**EXERCISE BRIEF**
Output all of the data exactly, keeping any images out of the copy.

**Scene images with change listings**
• • • • •
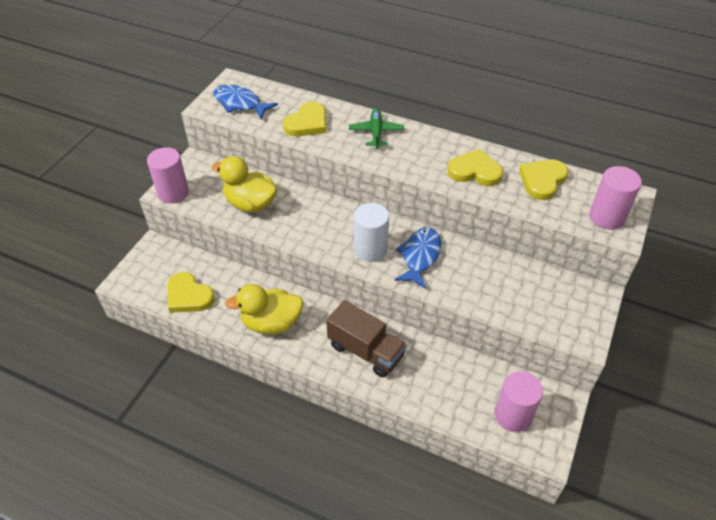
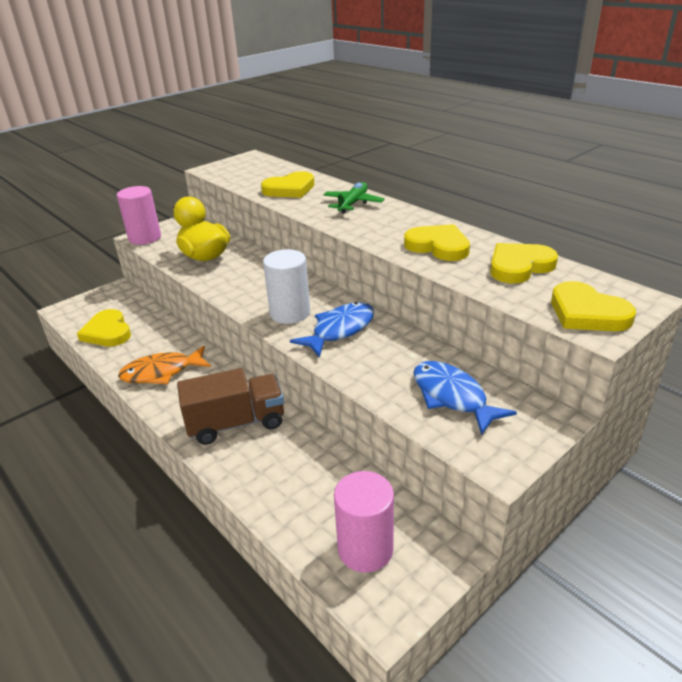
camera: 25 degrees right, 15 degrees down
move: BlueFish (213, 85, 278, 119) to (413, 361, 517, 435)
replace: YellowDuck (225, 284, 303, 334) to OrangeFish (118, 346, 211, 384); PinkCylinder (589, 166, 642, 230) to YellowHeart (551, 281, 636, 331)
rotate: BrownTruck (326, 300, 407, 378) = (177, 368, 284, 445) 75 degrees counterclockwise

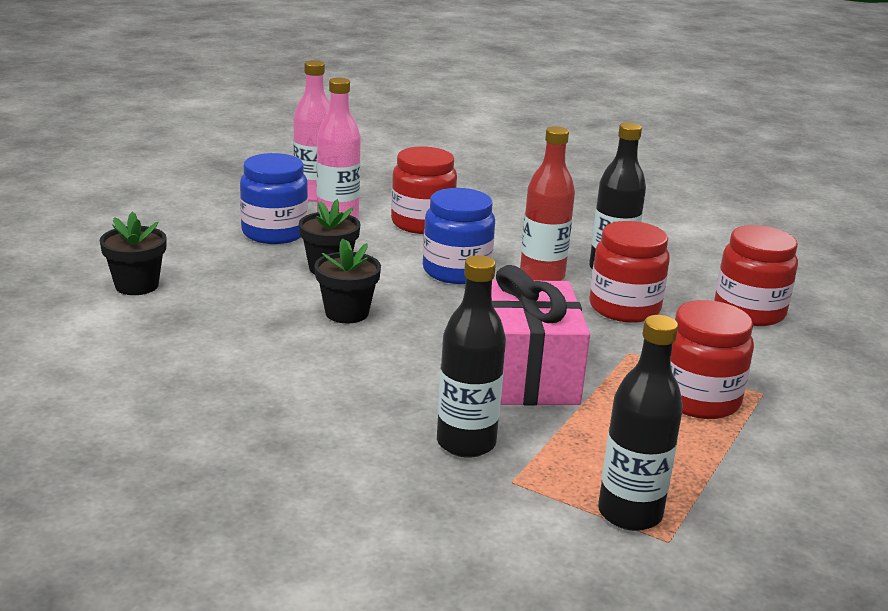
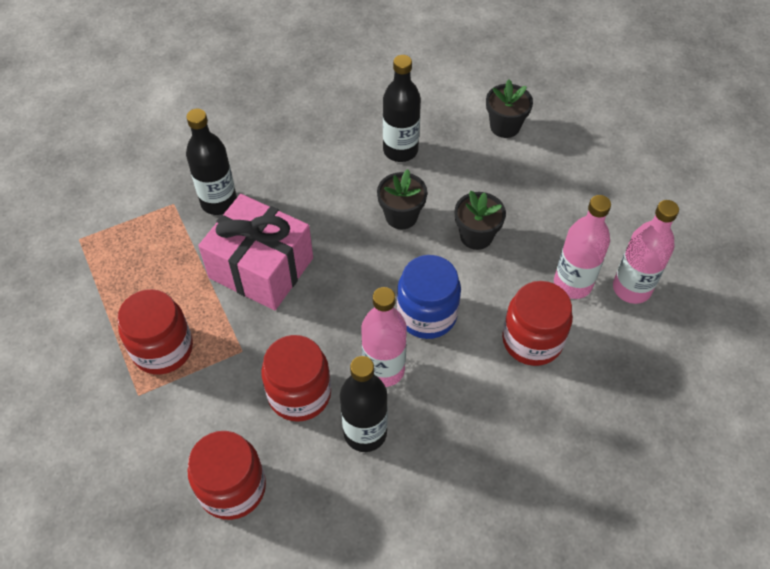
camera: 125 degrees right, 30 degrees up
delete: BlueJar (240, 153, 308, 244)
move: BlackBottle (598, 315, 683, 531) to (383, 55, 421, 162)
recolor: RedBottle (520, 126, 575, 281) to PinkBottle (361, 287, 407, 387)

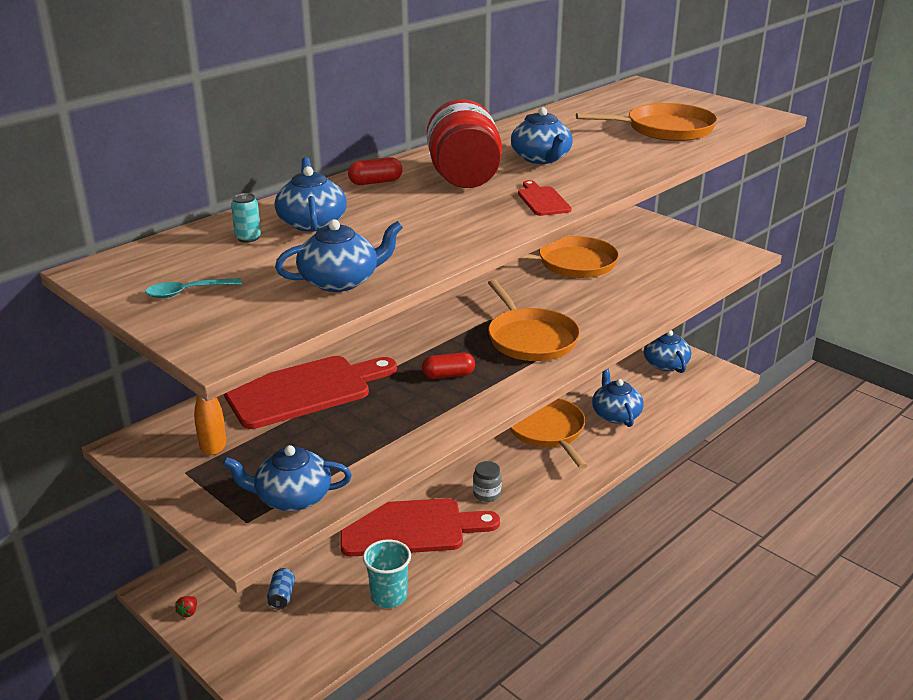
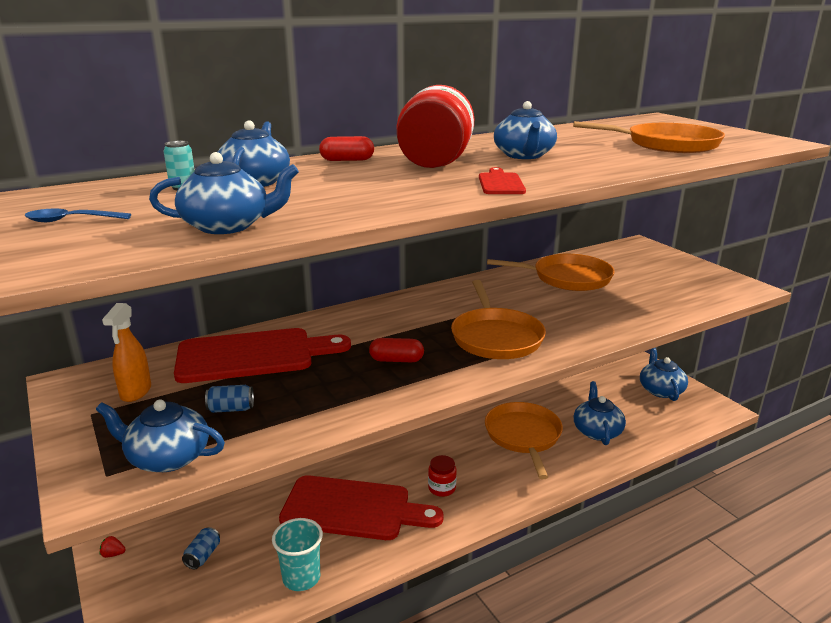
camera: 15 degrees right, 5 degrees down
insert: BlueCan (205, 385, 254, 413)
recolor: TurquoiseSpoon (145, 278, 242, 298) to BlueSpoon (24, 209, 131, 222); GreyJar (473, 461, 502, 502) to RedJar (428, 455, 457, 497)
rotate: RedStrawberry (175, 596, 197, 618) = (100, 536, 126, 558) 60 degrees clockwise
• • • • •
**TASK OUTPUT**
camera: 25 degrees right, 15 degrees down
move: BlueFish (213, 85, 278, 119) to (413, 361, 517, 435)
replace: YellowDuck (225, 284, 303, 334) to OrangeFish (118, 346, 211, 384); PinkCylinder (589, 166, 642, 230) to YellowHeart (551, 281, 636, 331)
rotate: BrownTruck (326, 300, 407, 378) = (177, 368, 284, 445) 75 degrees counterclockwise

camera: 125 degrees right, 30 degrees up
delete: BlueJar (240, 153, 308, 244)
move: BlackBottle (598, 315, 683, 531) to (383, 55, 421, 162)
recolor: RedBottle (520, 126, 575, 281) to PinkBottle (361, 287, 407, 387)

camera: 15 degrees right, 5 degrees down
insert: BlueCan (205, 385, 254, 413)
recolor: TurquoiseSpoon (145, 278, 242, 298) to BlueSpoon (24, 209, 131, 222); GreyJar (473, 461, 502, 502) to RedJar (428, 455, 457, 497)
rotate: RedStrawberry (175, 596, 197, 618) = (100, 536, 126, 558) 60 degrees clockwise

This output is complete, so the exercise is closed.